* The task
Restate word for word the lines of the entries below, starting with the line that holds "SW1: button (GND, IC1/RST)" and ending with the line that holds "R15: none -> 510k (N15, N18)", and no others.

* Material for this task
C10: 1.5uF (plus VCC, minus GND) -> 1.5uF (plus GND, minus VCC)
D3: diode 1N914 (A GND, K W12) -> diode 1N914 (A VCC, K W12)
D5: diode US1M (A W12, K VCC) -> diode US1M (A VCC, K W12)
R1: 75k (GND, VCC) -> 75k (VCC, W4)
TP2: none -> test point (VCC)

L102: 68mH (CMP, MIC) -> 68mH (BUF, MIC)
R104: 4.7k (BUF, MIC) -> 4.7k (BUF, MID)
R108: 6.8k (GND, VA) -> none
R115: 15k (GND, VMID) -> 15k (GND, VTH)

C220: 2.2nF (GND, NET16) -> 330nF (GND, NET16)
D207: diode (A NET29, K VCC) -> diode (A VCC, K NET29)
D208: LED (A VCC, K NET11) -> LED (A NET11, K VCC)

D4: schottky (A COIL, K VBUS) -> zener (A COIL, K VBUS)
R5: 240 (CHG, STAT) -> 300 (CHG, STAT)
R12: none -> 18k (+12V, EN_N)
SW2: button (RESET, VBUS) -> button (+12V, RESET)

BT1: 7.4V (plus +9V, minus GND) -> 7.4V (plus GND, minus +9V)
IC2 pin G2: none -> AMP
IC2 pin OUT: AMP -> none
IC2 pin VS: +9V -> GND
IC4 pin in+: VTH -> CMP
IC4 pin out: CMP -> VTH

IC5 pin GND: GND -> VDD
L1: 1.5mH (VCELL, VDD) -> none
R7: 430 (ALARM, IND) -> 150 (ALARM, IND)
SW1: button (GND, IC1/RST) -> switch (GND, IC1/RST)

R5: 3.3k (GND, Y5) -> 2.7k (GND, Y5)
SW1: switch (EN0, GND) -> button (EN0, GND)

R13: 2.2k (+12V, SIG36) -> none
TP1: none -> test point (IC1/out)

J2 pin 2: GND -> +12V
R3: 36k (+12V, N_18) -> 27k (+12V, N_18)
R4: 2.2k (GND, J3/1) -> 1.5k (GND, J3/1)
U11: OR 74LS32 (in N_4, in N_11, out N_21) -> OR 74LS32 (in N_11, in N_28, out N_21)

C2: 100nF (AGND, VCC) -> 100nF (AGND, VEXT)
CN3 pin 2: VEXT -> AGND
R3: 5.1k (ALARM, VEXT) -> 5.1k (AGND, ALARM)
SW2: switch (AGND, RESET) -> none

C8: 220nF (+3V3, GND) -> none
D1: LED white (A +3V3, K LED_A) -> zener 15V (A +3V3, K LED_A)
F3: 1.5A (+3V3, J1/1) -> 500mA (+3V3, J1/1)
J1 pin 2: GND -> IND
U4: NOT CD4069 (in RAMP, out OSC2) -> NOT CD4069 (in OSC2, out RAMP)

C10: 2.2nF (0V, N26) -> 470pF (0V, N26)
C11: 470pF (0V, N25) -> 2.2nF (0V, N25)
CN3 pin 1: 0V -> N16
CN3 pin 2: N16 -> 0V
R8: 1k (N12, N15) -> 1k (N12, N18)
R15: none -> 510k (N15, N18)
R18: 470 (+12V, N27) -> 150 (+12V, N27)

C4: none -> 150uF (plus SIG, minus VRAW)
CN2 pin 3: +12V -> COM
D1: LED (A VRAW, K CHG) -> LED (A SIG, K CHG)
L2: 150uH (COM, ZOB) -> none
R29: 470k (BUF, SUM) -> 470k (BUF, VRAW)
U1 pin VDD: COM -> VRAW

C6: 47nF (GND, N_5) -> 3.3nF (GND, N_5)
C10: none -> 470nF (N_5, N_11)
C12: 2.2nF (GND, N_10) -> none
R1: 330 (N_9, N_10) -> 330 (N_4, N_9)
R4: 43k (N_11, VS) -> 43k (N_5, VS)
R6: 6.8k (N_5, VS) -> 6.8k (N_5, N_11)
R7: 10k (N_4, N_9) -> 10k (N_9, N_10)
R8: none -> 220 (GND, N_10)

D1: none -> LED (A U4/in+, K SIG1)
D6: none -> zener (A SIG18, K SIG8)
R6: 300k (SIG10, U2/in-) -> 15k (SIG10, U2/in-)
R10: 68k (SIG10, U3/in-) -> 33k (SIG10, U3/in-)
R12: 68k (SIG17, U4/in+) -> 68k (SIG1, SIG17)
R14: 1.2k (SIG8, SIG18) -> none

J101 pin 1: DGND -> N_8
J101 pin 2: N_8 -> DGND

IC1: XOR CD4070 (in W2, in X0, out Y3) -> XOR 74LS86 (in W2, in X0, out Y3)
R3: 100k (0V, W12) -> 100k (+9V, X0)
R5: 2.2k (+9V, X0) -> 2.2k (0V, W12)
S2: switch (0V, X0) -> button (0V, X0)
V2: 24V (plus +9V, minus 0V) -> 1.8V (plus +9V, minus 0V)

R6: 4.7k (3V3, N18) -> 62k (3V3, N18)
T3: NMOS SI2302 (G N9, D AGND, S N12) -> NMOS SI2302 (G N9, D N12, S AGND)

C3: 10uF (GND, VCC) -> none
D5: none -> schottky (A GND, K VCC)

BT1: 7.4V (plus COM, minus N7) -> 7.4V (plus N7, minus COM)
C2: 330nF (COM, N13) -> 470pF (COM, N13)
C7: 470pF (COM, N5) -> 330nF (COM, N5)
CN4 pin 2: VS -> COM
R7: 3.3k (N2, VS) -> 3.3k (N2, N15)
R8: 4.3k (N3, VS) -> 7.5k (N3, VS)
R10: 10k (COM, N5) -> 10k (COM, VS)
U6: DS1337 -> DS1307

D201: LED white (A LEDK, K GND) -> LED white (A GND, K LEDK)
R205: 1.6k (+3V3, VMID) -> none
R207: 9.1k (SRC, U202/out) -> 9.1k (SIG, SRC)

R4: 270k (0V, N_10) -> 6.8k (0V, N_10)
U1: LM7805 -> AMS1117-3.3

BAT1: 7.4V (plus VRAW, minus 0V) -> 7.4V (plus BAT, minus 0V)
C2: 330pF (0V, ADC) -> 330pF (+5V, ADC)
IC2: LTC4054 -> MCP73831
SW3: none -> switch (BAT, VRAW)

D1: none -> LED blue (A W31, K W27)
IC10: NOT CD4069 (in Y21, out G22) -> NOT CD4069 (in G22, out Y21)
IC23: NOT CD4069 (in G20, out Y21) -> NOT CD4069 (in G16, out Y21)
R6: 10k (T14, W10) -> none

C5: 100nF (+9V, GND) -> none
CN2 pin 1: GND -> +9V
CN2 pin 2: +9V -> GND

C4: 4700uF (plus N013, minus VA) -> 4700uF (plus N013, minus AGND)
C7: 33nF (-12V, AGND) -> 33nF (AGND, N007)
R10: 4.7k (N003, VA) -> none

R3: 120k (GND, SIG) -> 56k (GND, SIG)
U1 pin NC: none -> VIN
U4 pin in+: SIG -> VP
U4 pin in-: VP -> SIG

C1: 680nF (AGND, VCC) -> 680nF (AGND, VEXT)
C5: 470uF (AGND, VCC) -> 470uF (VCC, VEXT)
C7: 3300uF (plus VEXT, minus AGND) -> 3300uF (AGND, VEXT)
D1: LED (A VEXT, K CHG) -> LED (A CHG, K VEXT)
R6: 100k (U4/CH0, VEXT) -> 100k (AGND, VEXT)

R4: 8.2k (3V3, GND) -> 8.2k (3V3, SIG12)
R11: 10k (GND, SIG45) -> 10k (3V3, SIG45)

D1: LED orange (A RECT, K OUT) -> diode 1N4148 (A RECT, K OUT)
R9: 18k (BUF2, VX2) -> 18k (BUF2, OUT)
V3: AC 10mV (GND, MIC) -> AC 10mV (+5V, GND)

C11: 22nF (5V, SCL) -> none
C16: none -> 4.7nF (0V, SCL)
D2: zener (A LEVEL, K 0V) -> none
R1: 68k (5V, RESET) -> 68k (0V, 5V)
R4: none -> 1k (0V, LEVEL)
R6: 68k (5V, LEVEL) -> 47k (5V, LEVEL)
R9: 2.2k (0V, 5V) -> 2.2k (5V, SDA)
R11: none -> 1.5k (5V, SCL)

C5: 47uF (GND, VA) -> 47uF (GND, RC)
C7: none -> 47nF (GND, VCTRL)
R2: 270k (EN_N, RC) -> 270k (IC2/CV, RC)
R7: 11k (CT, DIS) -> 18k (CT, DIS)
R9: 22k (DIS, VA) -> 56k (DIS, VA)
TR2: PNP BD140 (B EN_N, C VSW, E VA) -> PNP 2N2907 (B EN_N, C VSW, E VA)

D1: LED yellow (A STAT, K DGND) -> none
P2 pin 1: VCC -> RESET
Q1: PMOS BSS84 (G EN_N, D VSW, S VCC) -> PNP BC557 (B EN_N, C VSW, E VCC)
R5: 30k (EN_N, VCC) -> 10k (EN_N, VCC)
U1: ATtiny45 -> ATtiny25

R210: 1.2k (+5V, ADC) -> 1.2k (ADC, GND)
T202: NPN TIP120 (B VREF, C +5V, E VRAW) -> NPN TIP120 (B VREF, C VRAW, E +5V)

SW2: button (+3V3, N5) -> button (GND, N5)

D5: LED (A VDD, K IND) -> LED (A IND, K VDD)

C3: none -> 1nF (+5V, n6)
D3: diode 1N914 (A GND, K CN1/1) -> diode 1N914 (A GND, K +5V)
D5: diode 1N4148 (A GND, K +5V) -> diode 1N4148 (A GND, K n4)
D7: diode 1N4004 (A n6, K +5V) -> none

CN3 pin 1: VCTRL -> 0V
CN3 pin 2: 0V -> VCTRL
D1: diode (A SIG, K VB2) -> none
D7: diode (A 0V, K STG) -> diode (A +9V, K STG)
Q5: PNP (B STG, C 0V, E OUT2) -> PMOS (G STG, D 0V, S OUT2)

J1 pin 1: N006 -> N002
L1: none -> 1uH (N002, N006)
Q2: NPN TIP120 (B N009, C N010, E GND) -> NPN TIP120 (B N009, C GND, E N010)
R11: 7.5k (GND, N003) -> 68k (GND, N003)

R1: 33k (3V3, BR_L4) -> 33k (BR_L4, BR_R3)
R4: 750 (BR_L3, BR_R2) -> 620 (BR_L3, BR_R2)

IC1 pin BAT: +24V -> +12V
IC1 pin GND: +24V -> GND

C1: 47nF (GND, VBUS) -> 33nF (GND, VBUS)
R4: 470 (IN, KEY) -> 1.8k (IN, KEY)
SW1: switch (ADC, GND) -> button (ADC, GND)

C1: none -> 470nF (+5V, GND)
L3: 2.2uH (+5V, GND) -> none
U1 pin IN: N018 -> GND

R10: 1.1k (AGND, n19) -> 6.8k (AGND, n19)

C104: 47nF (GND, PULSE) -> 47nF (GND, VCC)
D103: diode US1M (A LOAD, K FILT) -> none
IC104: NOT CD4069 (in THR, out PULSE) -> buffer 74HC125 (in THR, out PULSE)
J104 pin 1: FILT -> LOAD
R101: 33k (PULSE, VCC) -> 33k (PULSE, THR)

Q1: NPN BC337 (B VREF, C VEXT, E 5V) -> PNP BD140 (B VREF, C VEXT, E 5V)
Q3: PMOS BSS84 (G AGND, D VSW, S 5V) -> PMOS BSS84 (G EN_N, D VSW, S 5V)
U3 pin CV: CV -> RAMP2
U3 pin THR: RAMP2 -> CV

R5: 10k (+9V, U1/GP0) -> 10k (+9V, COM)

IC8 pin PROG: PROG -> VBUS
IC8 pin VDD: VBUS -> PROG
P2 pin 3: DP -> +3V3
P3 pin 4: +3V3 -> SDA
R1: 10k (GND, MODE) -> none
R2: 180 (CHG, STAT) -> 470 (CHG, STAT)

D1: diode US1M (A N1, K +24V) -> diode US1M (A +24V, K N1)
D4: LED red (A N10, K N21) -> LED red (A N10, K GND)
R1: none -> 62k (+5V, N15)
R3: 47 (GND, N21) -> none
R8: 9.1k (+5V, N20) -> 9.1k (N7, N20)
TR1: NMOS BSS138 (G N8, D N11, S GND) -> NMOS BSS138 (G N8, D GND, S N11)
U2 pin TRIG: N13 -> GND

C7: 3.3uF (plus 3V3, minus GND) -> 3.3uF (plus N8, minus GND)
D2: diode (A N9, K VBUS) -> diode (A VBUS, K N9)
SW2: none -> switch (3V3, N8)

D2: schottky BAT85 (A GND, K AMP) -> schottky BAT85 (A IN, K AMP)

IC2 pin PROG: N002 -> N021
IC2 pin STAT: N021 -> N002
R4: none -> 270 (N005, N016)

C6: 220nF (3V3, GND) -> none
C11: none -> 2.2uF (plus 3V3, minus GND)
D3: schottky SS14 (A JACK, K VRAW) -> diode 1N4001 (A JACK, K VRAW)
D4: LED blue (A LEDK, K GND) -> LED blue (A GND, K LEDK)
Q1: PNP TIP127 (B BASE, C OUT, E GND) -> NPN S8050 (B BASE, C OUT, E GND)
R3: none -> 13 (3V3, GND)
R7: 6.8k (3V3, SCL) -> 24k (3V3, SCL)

* Written solution
SW1: button (GND, IC1/RST) -> switch (GND, IC1/RST)

R5: 3.3k (GND, Y5) -> 2.7k (GND, Y5)
SW1: switch (EN0, GND) -> button (EN0, GND)

R13: 2.2k (+12V, SIG36) -> none
TP1: none -> test point (IC1/out)

J2 pin 2: GND -> +12V
R3: 36k (+12V, N_18) -> 27k (+12V, N_18)
R4: 2.2k (GND, J3/1) -> 1.5k (GND, J3/1)
U11: OR 74LS32 (in N_4, in N_11, out N_21) -> OR 74LS32 (in N_11, in N_28, out N_21)

C2: 100nF (AGND, VCC) -> 100nF (AGND, VEXT)
CN3 pin 2: VEXT -> AGND
R3: 5.1k (ALARM, VEXT) -> 5.1k (AGND, ALARM)
SW2: switch (AGND, RESET) -> none

C8: 220nF (+3V3, GND) -> none
D1: LED white (A +3V3, K LED_A) -> zener 15V (A +3V3, K LED_A)
F3: 1.5A (+3V3, J1/1) -> 500mA (+3V3, J1/1)
J1 pin 2: GND -> IND
U4: NOT CD4069 (in RAMP, out OSC2) -> NOT CD4069 (in OSC2, out RAMP)

C10: 2.2nF (0V, N26) -> 470pF (0V, N26)
C11: 470pF (0V, N25) -> 2.2nF (0V, N25)
CN3 pin 1: 0V -> N16
CN3 pin 2: N16 -> 0V
R8: 1k (N12, N15) -> 1k (N12, N18)
R15: none -> 510k (N15, N18)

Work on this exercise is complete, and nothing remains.